**** Material to process

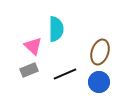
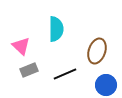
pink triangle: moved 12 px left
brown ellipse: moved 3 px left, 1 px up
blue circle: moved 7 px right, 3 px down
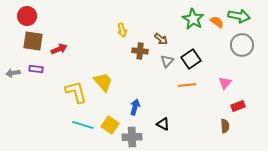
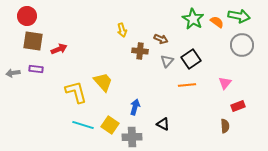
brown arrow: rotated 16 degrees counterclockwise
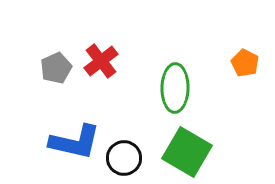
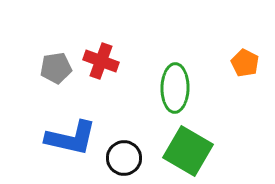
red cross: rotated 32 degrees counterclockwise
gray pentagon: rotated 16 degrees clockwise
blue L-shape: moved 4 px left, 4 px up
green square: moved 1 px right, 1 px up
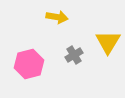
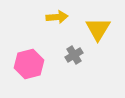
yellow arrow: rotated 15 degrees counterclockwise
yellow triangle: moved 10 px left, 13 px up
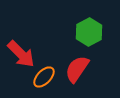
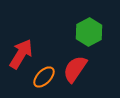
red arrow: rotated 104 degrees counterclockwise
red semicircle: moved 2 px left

********
**** Material to process

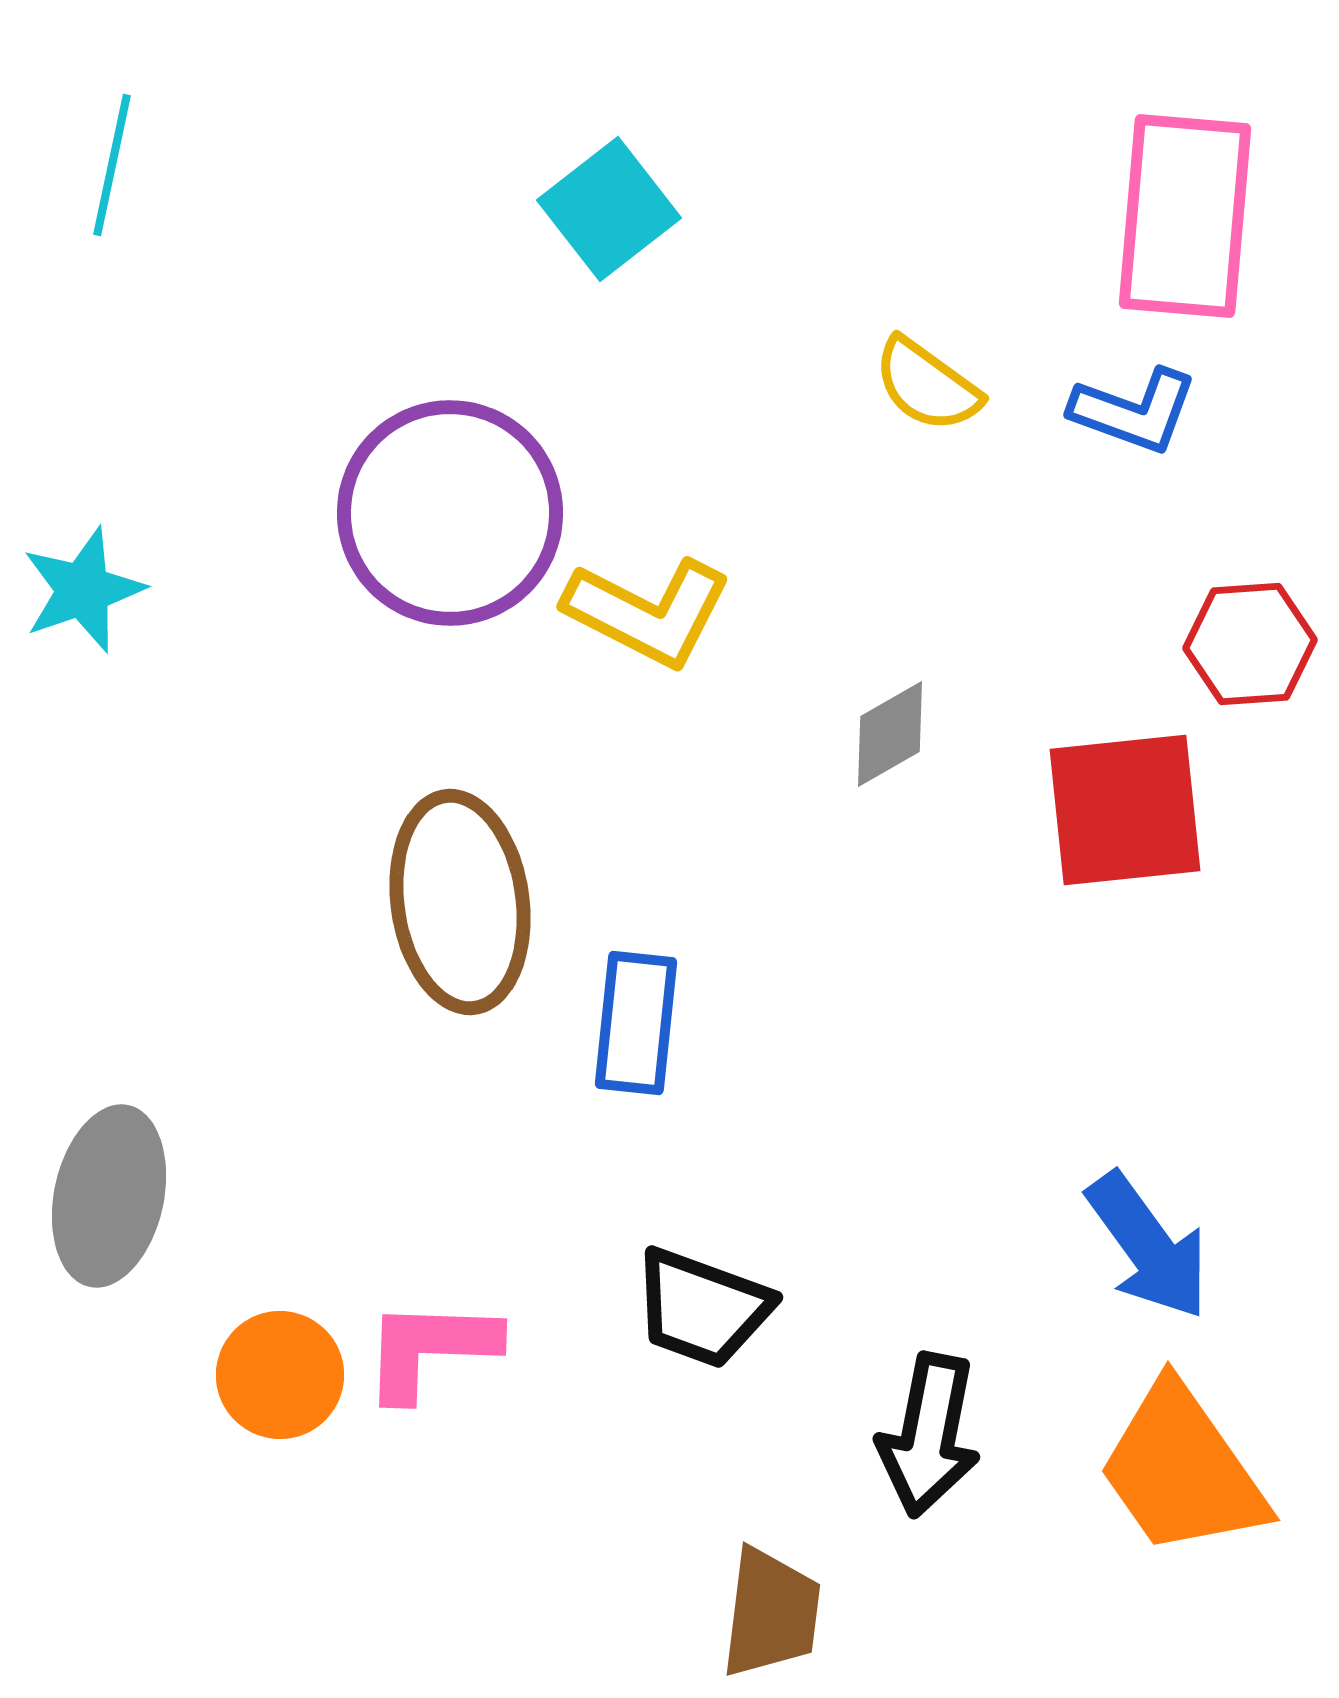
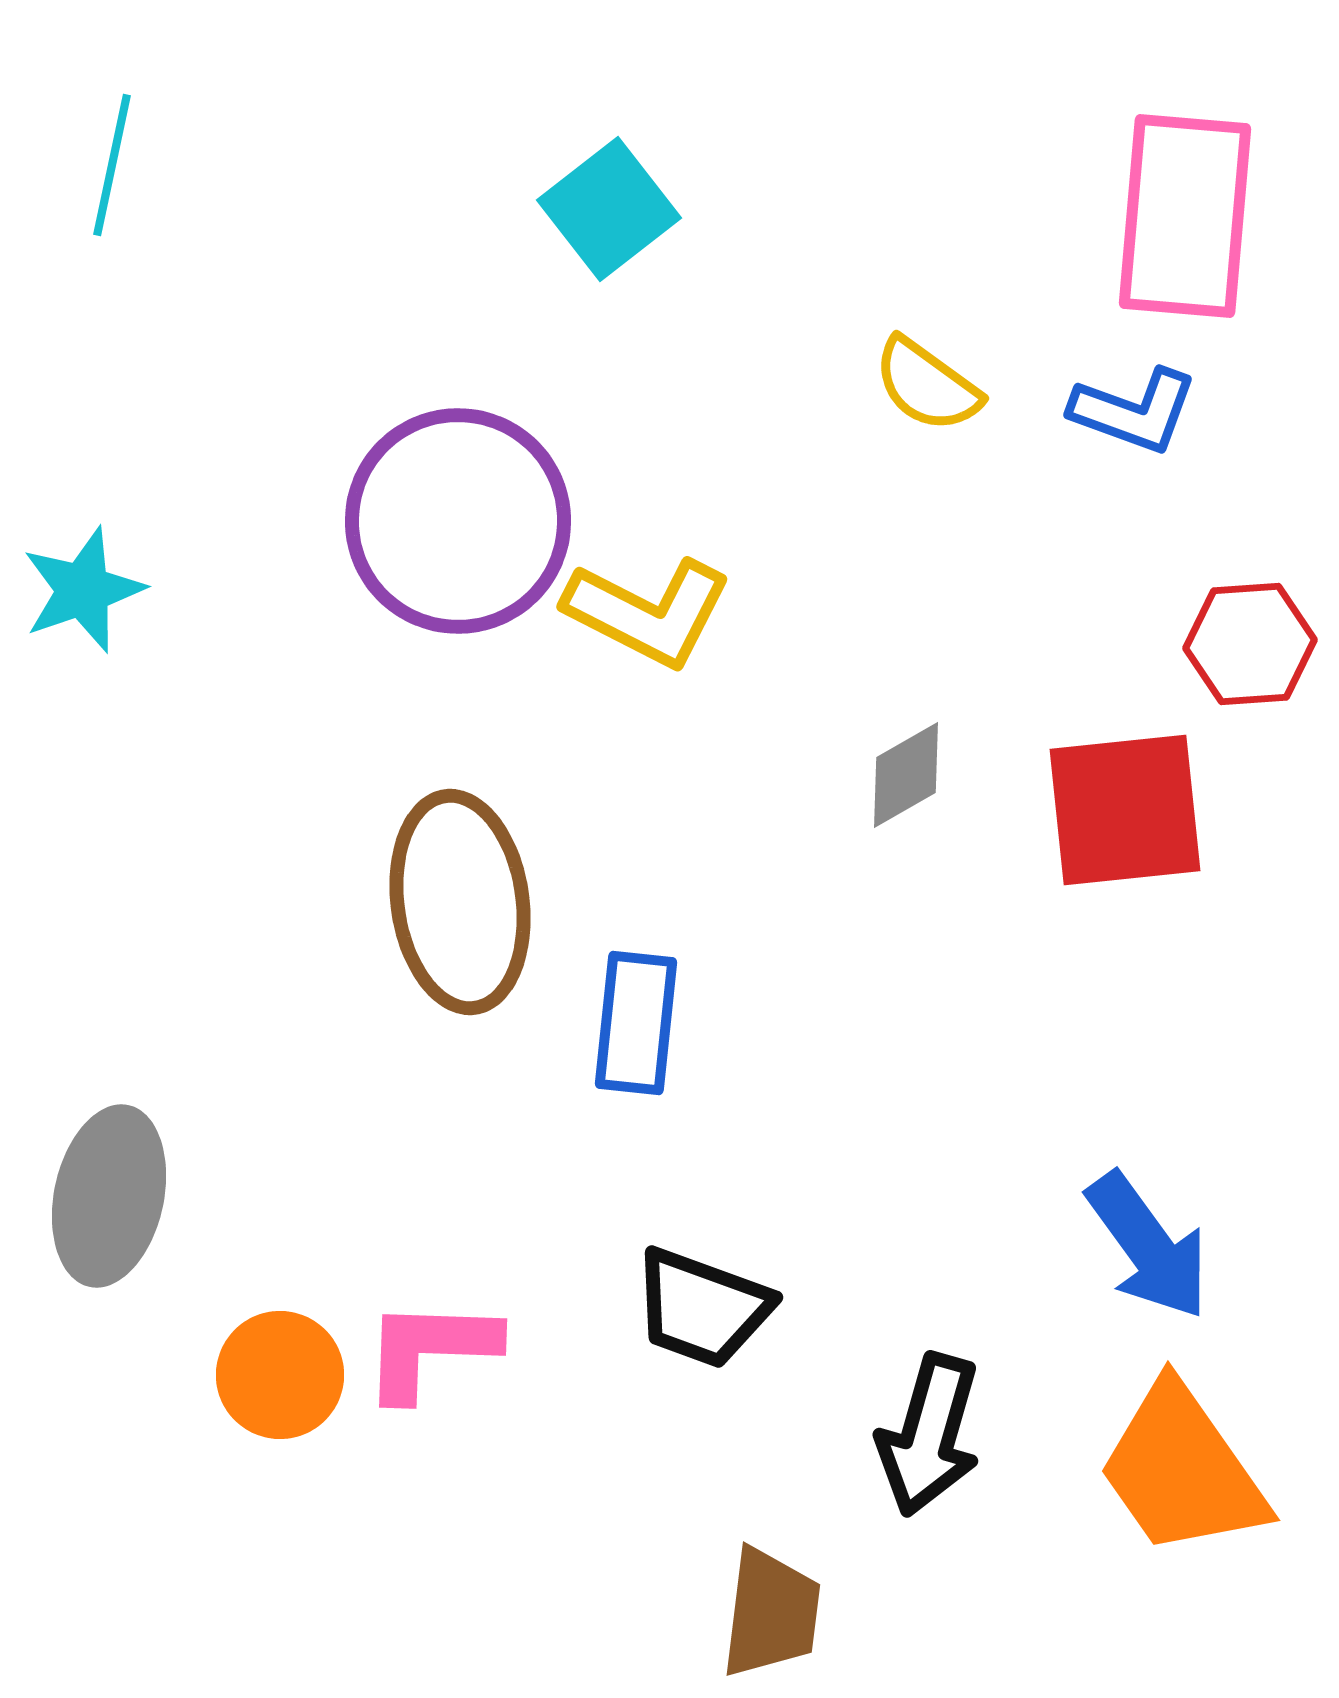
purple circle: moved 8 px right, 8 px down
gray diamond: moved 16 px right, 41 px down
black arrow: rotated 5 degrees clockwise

********

Task details:
Output exactly the lines of the listing above that start with the one holding "pink triangle: moved 12 px left" and go on through the one holding "red semicircle: moved 2 px left"; leave the pictures out.

Exercise response:
pink triangle: moved 12 px left
brown ellipse: moved 3 px left, 1 px up
blue circle: moved 7 px right, 3 px down
brown arrow: rotated 16 degrees counterclockwise
red cross: rotated 32 degrees counterclockwise
gray pentagon: rotated 16 degrees clockwise
blue L-shape: moved 4 px left, 4 px up
green square: moved 1 px right, 1 px up
yellow arrow: rotated 15 degrees counterclockwise
yellow triangle: moved 10 px left, 13 px up
red arrow: rotated 104 degrees counterclockwise
red semicircle: moved 2 px left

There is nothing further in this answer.